*Task item*:
Will you output all of the data below exactly, omitting the images?

*Source material*:
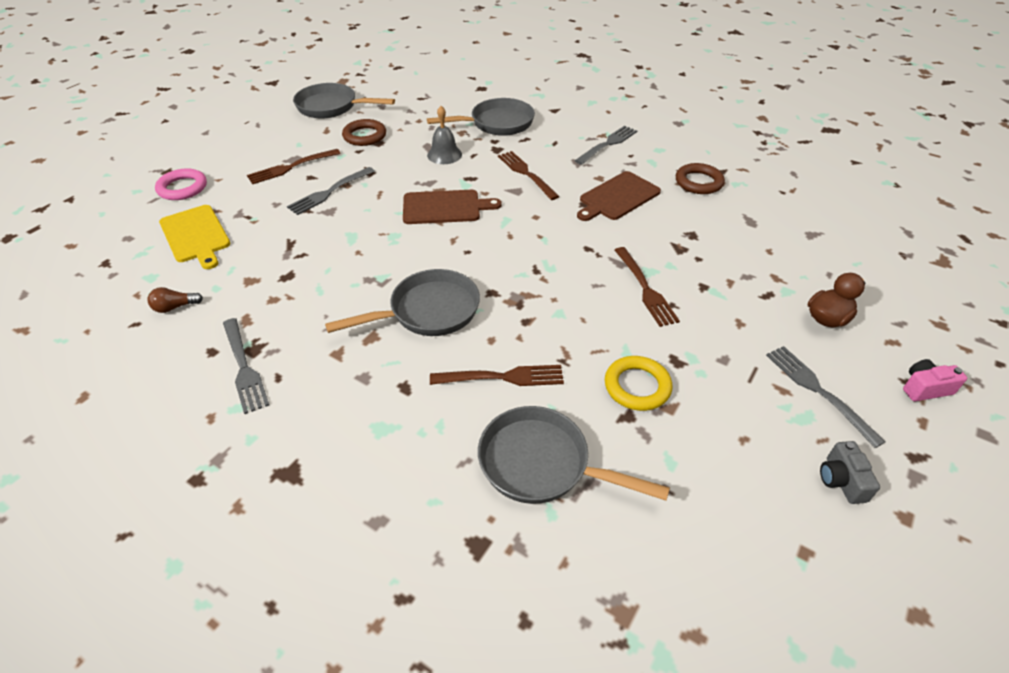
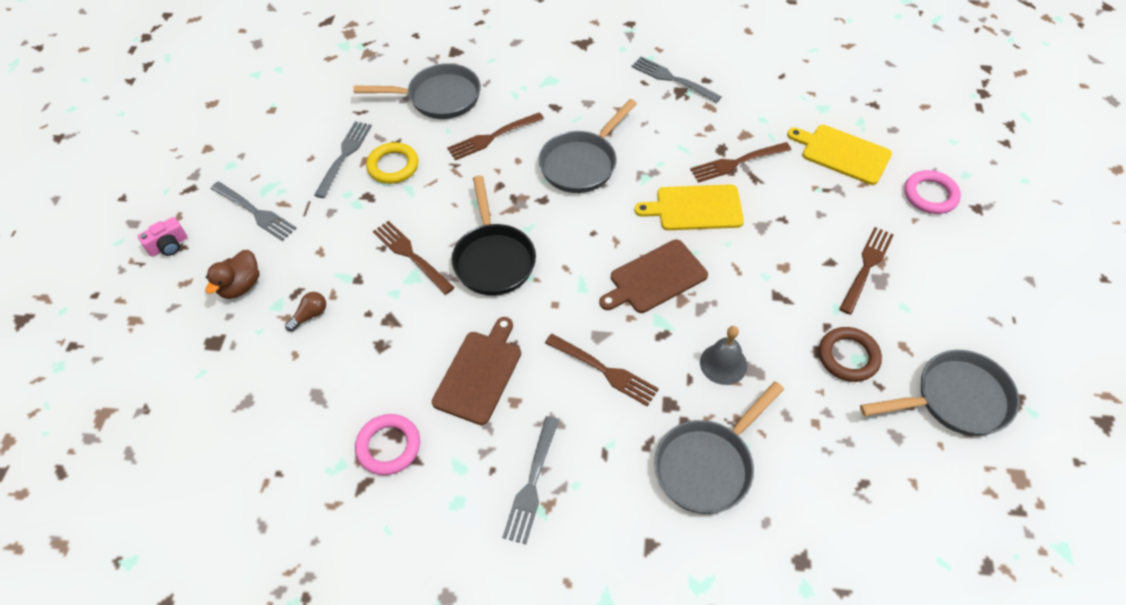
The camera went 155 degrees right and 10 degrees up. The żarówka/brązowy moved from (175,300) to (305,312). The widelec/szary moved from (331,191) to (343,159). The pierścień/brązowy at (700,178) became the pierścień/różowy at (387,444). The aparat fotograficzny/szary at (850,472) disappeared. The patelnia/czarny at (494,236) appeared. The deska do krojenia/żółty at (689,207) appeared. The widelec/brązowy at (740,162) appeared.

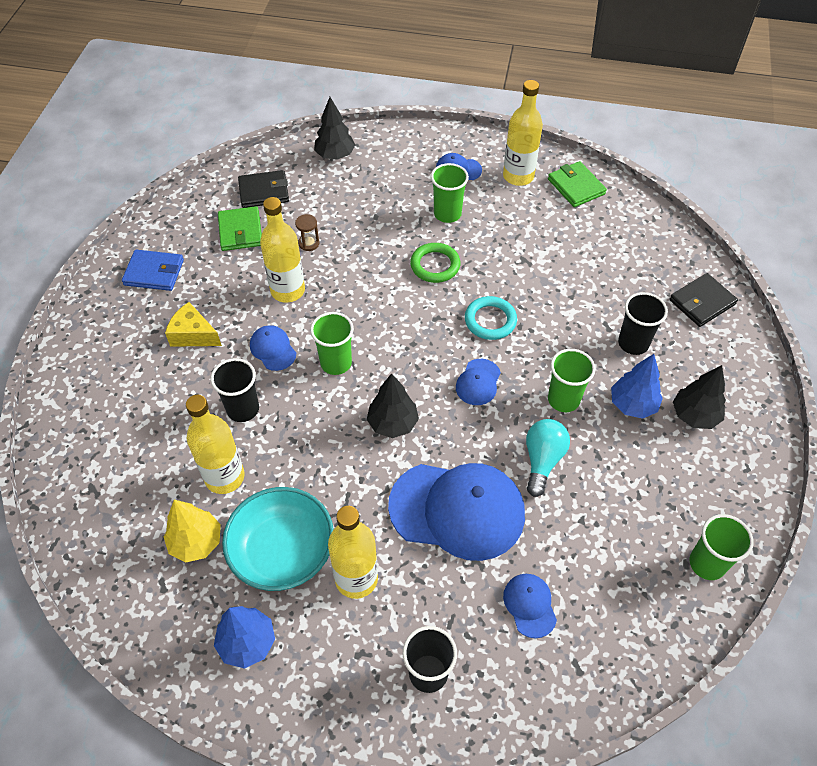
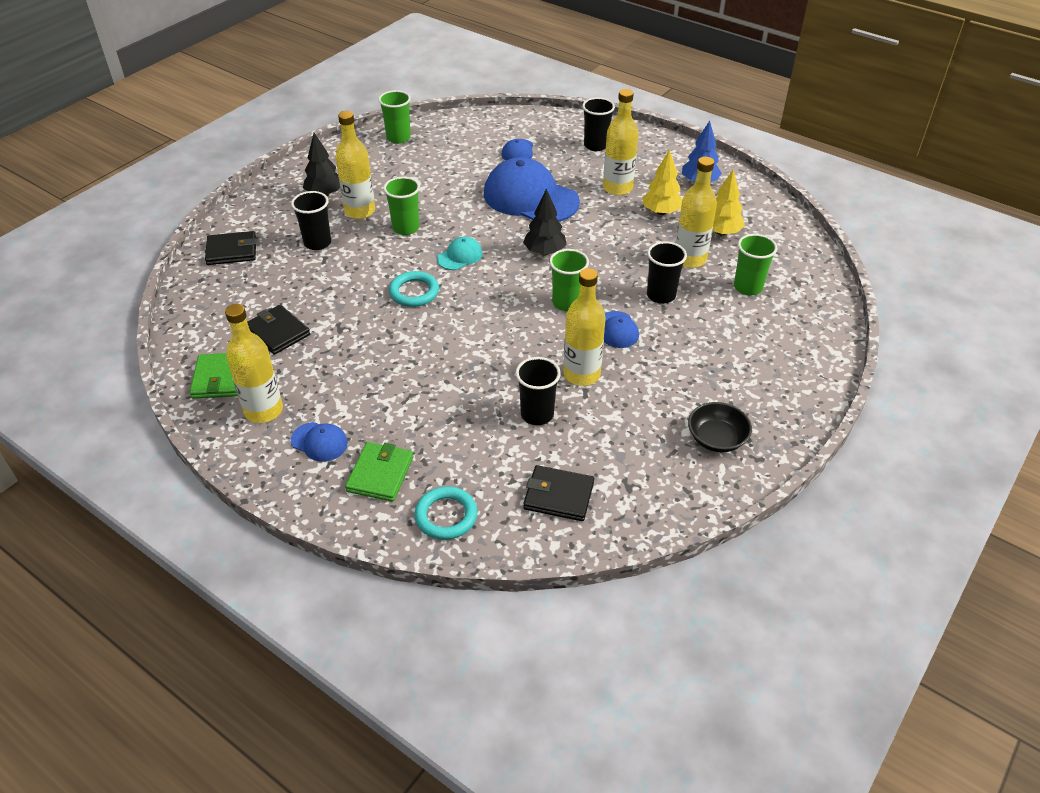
The camera went 155 degrees left and 10 degrees down. The portfel/niebieski at (153,270) was replaced by the miska/czarny at (720,427). The ser/żółty at (193,324) disappeared. The portfel/zielony moved from (240,228) to (379,472). The miska/turkusowy at (278,539) was replaced by the drzewko/żółty at (662,182). The klepsydra/brązowy at (307,232) was replaced by the szklanka/czarny at (538,391). The drzewko/czarny at (334,128) was replaced by the pierścień/turkusowy at (446,513). The pierścień/zielony at (435,263) disappeared. The szklanka/zielony moved from (450,193) to (755,265). The czapka/niebieski at (478,382) became the czapka/turkusowy at (460,253). The żarówka/turkusowy at (548,458) disappeared. The drzewko/niebieski at (637,386) was replaced by the butelka/żółty at (355,165). The portfel/czarny at (278,329) appeared.

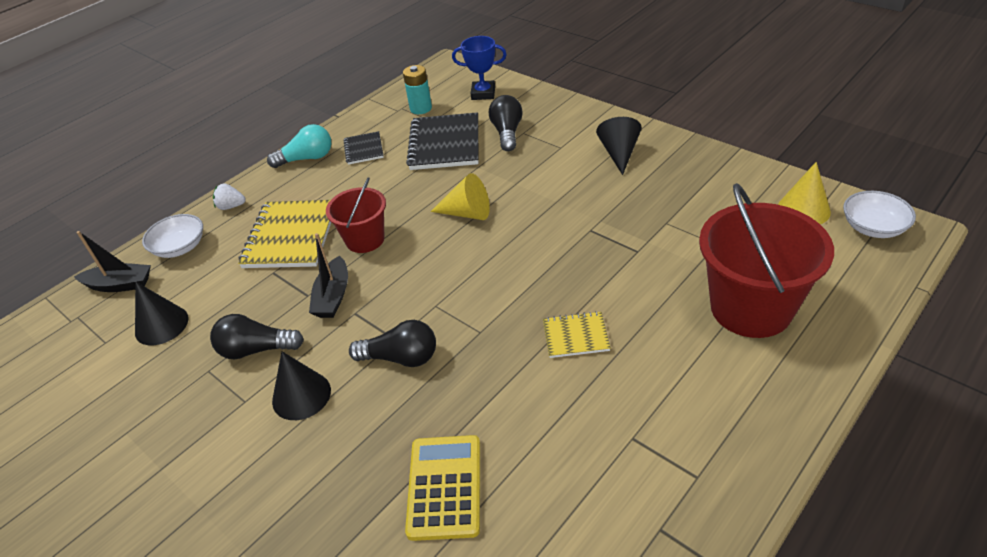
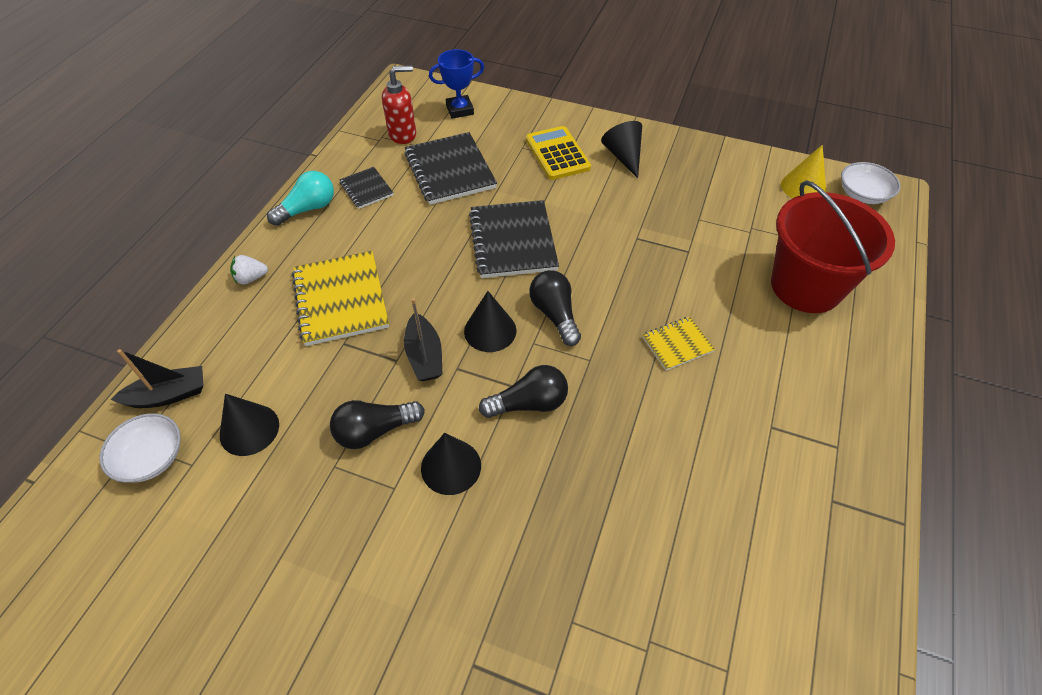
The camera went 25 degrees left and 10 degrees up. The miska/biały moved from (172,236) to (140,448). The wiadro/czerwony at (356,215) disappeared. The bateria/turkusowy at (417,89) was replaced by the dozownik mydła/czerwony at (399,104). The kalkulator/żółty moved from (442,488) to (558,153). The stożek/żółty at (460,196) was replaced by the zeszyt/czarny at (514,239). The żarówka/czarny moved from (506,123) to (555,308). The stożek/czarny at (490,321) appeared.

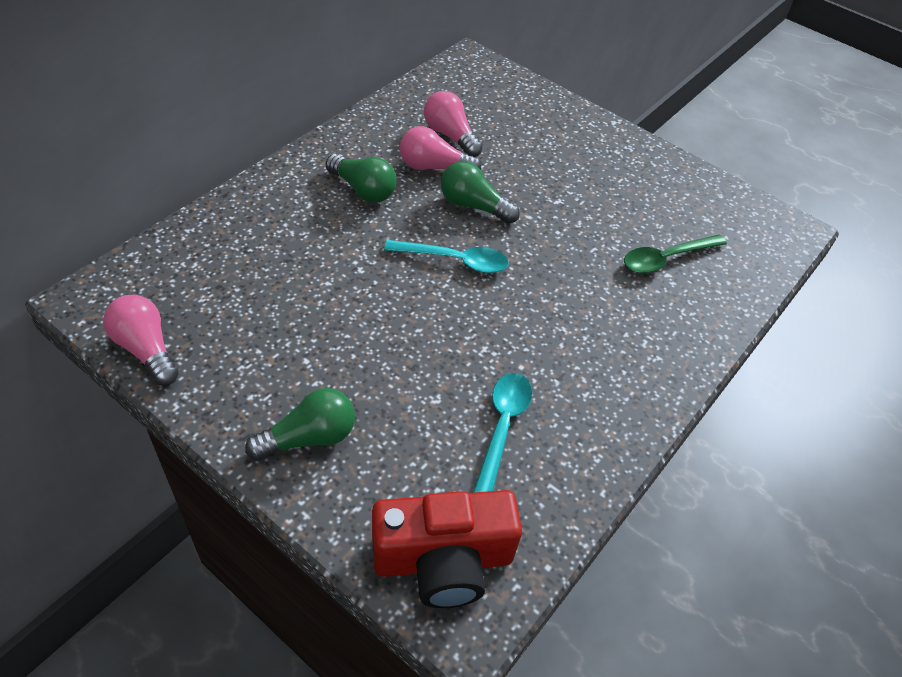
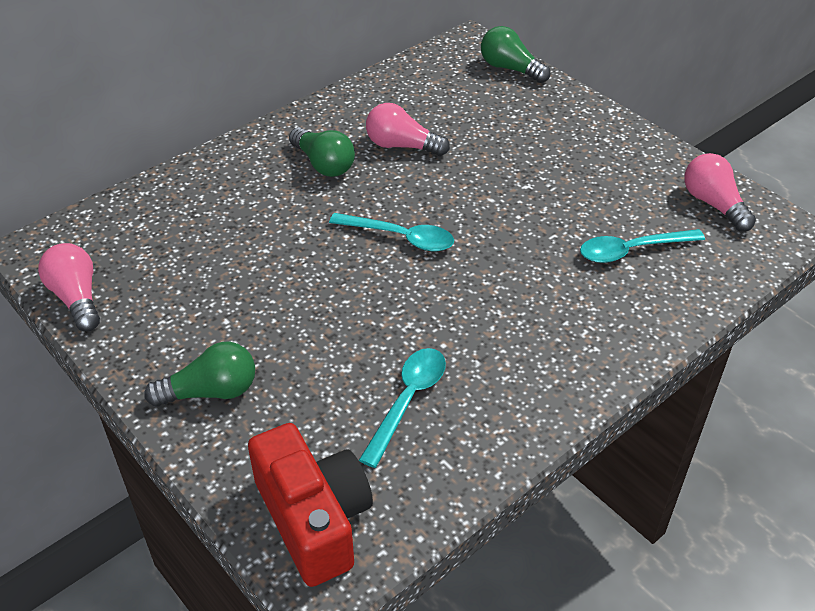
The camera went 15 degrees right and 5 degrees down. The aparat fotograficzny/czerwony at (447,549) turned 120 degrees counterclockwise. The żarówka/różowy moved from (453,124) to (720,192). The żarówka/zielony moved from (480,192) to (515,54). The łyżka/zielony at (675,253) became the łyżka/turkusowy at (642,246).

*Output*:
The camera went 155 degrees right and 10 degrees up. The żarówka/brązowy moved from (175,300) to (305,312). The widelec/szary moved from (331,191) to (343,159). The pierścień/brązowy at (700,178) became the pierścień/różowy at (387,444). The aparat fotograficzny/szary at (850,472) disappeared. The patelnia/czarny at (494,236) appeared. The deska do krojenia/żółty at (689,207) appeared. The widelec/brązowy at (740,162) appeared.

The camera went 155 degrees left and 10 degrees down. The portfel/niebieski at (153,270) was replaced by the miska/czarny at (720,427). The ser/żółty at (193,324) disappeared. The portfel/zielony moved from (240,228) to (379,472). The miska/turkusowy at (278,539) was replaced by the drzewko/żółty at (662,182). The klepsydra/brązowy at (307,232) was replaced by the szklanka/czarny at (538,391). The drzewko/czarny at (334,128) was replaced by the pierścień/turkusowy at (446,513). The pierścień/zielony at (435,263) disappeared. The szklanka/zielony moved from (450,193) to (755,265). The czapka/niebieski at (478,382) became the czapka/turkusowy at (460,253). The żarówka/turkusowy at (548,458) disappeared. The drzewko/niebieski at (637,386) was replaced by the butelka/żółty at (355,165). The portfel/czarny at (278,329) appeared.

The camera went 25 degrees left and 10 degrees up. The miska/biały moved from (172,236) to (140,448). The wiadro/czerwony at (356,215) disappeared. The bateria/turkusowy at (417,89) was replaced by the dozownik mydła/czerwony at (399,104). The kalkulator/żółty moved from (442,488) to (558,153). The stożek/żółty at (460,196) was replaced by the zeszyt/czarny at (514,239). The żarówka/czarny moved from (506,123) to (555,308). The stożek/czarny at (490,321) appeared.

The camera went 15 degrees right and 5 degrees down. The aparat fotograficzny/czerwony at (447,549) turned 120 degrees counterclockwise. The żarówka/różowy moved from (453,124) to (720,192). The żarówka/zielony moved from (480,192) to (515,54). The łyżka/zielony at (675,253) became the łyżka/turkusowy at (642,246).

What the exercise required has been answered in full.